What is required — Restate the full set of records exactly, word for word.

═════ Data extract

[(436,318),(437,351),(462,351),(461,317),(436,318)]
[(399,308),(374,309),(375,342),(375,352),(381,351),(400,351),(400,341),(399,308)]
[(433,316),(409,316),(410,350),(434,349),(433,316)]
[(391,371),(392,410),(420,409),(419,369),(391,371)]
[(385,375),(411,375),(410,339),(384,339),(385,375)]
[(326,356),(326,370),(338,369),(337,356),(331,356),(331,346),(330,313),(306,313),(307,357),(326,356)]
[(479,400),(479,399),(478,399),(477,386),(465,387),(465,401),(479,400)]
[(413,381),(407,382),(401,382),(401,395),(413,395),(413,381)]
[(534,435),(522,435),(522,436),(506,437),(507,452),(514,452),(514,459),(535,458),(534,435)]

══════════

Finished exercise —
[(436,318),(437,351),(462,351),(461,317),(436,318)]
[(399,308),(374,309),(375,342),(375,352),(381,351),(400,351),(400,341),(399,308)]
[(433,316),(409,316),(410,350),(434,349),(433,316)]
[(391,371),(392,410),(420,409),(419,369),(391,371)]
[(385,375),(411,375),(410,339),(384,339),(385,375)]
[(326,356),(326,370),(338,369),(337,356),(331,356),(331,346),(330,313),(306,313),(307,357),(326,356)]
[(479,400),(479,399),(478,399),(477,386),(465,387),(465,401),(479,400)]
[(413,381),(407,382),(401,382),(401,395),(413,395),(413,381)]
[(534,435),(522,435),(522,436),(506,437),(507,452),(514,452),(514,459),(535,458),(534,435)]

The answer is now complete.